- [Task requirements]:
Copy out the items word for word, beginning at the line that contains "A 16.828 degree turn to the left will do." and stopping after the line that contains "Is suede-like tan armchair at center at".

- [Record set]:
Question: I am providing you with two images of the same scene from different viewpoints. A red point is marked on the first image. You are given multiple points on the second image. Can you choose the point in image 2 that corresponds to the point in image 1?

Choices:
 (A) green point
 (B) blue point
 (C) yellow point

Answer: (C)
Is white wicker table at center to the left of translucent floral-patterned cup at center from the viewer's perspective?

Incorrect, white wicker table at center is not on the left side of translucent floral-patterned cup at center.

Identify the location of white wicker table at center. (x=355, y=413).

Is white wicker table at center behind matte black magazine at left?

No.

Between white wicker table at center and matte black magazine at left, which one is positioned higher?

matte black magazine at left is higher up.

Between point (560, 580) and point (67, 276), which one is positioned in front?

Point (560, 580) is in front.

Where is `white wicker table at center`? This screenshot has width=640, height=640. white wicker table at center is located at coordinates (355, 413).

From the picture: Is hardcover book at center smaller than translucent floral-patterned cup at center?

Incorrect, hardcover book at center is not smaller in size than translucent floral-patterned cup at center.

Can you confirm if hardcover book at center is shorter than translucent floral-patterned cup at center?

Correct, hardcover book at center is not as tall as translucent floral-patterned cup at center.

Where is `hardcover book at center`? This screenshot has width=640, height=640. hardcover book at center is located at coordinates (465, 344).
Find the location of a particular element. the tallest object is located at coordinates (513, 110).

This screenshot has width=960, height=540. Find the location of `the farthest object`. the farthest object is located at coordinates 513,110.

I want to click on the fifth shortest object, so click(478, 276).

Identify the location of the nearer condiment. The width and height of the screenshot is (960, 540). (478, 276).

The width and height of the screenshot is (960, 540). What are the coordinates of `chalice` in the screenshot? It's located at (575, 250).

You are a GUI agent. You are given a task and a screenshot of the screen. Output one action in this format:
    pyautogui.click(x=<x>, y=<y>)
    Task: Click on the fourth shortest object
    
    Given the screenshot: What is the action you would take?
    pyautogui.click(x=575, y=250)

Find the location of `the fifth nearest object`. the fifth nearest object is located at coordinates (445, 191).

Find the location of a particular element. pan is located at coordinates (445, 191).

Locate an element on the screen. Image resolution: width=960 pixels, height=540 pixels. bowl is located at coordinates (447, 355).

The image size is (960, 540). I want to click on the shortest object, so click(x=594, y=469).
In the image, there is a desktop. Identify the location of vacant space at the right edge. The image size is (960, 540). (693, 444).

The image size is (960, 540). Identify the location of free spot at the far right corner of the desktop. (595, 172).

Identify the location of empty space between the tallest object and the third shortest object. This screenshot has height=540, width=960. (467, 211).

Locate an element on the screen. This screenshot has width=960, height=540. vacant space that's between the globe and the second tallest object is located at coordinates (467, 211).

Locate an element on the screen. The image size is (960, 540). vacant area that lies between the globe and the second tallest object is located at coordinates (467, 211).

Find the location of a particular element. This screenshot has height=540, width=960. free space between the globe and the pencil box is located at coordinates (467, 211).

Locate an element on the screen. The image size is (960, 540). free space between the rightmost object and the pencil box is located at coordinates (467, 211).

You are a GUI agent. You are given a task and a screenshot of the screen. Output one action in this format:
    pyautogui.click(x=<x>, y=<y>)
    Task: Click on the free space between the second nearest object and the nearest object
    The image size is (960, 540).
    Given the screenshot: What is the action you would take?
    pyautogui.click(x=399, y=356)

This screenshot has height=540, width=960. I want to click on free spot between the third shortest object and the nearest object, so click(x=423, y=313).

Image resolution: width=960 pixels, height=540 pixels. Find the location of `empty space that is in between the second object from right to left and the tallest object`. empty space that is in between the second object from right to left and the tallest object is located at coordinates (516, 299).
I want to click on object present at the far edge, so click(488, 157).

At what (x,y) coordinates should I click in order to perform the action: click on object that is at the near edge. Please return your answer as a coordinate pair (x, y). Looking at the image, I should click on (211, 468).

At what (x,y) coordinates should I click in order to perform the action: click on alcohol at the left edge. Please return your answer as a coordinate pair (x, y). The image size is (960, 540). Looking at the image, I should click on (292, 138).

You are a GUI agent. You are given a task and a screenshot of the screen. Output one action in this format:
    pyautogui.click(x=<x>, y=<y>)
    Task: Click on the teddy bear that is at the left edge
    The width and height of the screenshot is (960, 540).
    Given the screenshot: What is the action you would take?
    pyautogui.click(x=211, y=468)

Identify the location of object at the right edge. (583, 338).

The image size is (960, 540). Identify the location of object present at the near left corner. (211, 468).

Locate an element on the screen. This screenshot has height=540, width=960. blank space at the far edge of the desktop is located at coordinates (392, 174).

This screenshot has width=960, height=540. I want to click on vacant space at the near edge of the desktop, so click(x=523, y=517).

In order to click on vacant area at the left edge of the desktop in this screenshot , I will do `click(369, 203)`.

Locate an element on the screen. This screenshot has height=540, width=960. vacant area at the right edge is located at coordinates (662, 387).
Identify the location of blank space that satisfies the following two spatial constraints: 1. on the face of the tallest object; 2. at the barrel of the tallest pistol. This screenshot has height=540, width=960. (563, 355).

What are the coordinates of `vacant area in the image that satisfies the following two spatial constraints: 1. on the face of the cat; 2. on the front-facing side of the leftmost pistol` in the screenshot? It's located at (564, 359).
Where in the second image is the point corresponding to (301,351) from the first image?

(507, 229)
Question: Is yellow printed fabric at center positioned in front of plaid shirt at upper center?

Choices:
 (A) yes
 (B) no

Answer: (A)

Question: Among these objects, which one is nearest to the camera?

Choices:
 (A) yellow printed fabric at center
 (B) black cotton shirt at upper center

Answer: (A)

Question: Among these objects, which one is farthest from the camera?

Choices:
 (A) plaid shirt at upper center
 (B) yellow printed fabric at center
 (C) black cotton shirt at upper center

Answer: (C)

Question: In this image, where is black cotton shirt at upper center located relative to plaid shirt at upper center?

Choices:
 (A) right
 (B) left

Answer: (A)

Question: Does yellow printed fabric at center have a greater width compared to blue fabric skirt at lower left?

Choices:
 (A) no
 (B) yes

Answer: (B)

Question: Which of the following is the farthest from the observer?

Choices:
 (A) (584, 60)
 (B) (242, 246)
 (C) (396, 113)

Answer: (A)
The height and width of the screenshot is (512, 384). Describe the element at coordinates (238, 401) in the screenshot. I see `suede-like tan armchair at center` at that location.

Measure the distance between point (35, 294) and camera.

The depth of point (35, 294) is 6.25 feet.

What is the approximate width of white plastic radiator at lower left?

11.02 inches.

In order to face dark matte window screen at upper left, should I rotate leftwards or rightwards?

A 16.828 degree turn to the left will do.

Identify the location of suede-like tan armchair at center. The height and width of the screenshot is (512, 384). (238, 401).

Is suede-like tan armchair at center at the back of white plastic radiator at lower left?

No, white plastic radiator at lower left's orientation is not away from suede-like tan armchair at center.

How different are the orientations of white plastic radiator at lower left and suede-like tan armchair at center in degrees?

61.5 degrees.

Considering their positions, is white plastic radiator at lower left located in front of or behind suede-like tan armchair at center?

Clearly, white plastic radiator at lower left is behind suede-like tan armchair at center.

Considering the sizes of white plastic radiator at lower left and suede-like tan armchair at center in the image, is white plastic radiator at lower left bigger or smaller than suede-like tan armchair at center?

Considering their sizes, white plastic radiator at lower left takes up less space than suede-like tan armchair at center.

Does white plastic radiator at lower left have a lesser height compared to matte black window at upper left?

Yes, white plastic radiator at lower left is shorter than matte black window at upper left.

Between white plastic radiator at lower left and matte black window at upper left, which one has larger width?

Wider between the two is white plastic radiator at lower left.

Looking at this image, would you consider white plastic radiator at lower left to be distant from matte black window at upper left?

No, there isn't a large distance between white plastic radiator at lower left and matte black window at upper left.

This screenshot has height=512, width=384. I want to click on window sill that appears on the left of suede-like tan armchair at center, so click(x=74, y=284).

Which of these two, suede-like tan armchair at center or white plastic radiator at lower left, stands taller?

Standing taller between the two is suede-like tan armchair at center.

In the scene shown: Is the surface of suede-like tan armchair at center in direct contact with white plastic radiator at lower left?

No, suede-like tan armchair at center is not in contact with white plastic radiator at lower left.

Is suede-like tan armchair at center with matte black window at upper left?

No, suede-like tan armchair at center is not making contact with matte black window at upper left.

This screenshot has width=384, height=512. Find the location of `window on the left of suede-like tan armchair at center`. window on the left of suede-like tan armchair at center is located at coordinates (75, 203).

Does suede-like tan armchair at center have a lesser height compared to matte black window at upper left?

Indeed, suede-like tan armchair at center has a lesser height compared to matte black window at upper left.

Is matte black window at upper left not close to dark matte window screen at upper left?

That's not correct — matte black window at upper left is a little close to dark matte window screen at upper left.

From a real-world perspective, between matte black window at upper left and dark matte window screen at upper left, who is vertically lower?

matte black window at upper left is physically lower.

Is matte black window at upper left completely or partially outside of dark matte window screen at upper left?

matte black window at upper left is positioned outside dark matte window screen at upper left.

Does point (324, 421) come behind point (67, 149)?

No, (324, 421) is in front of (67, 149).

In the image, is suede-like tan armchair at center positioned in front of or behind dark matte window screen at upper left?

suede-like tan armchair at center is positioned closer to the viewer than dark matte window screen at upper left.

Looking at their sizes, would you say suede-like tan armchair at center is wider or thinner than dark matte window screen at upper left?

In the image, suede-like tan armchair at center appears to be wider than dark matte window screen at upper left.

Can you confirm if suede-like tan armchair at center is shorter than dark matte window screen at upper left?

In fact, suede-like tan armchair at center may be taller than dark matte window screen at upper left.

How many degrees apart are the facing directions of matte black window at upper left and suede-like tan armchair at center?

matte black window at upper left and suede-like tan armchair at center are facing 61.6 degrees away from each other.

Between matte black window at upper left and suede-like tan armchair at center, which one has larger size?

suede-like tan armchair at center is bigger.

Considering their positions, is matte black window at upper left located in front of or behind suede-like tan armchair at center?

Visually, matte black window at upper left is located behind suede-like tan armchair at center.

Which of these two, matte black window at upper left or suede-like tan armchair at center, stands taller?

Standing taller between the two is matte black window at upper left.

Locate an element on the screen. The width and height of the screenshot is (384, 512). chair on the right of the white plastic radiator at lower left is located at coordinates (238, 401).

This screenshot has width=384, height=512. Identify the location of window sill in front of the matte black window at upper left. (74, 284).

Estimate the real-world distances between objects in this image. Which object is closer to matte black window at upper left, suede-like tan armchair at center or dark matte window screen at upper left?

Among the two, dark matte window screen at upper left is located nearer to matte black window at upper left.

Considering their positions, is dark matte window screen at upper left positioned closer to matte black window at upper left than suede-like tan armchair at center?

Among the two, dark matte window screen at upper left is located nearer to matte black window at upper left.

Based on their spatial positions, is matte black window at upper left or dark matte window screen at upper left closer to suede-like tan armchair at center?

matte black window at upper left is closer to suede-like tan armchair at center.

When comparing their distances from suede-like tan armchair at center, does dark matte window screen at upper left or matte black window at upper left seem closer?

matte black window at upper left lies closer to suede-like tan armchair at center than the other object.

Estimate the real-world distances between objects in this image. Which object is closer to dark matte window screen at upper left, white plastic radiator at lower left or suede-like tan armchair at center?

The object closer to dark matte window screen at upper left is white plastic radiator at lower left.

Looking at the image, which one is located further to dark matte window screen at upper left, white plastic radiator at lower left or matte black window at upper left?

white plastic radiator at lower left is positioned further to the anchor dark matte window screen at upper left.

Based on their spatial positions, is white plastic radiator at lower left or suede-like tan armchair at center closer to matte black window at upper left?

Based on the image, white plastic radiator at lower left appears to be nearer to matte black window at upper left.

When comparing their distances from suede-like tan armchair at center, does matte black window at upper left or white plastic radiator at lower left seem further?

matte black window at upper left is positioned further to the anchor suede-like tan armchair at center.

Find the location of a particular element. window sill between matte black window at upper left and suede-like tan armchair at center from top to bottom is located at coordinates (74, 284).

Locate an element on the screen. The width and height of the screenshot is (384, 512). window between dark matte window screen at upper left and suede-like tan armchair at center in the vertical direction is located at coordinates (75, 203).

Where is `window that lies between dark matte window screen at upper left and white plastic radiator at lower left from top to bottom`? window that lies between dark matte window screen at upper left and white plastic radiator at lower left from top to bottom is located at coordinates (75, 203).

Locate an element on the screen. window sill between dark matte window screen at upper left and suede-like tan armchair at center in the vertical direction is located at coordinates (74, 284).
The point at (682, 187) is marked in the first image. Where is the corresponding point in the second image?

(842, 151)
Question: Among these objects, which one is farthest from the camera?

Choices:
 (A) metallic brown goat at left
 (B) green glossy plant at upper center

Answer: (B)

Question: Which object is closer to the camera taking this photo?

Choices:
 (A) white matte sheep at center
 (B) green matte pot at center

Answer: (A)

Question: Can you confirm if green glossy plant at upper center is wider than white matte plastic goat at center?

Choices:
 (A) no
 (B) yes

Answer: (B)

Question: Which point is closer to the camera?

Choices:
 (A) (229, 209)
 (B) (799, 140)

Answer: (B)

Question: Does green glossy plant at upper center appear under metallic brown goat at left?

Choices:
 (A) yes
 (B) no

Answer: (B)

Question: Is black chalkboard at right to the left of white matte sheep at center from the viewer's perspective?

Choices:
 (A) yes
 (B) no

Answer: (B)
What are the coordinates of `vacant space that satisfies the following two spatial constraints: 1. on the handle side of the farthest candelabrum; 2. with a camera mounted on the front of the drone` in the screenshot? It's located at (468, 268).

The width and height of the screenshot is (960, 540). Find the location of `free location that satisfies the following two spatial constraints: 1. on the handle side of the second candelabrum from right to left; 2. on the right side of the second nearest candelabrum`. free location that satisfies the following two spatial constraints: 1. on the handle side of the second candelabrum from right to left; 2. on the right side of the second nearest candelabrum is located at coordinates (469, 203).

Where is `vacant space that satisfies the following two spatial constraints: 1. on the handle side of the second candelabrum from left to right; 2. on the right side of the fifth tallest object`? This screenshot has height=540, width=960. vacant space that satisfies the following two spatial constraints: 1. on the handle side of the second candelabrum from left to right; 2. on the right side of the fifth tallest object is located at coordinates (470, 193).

- [Task solution]:
A 16.828 degree turn to the left will do.

Identify the location of suede-like tan armchair at center. The height and width of the screenshot is (512, 384). (238, 401).

Is suede-like tan armchair at center at the back of white plastic radiator at lower left?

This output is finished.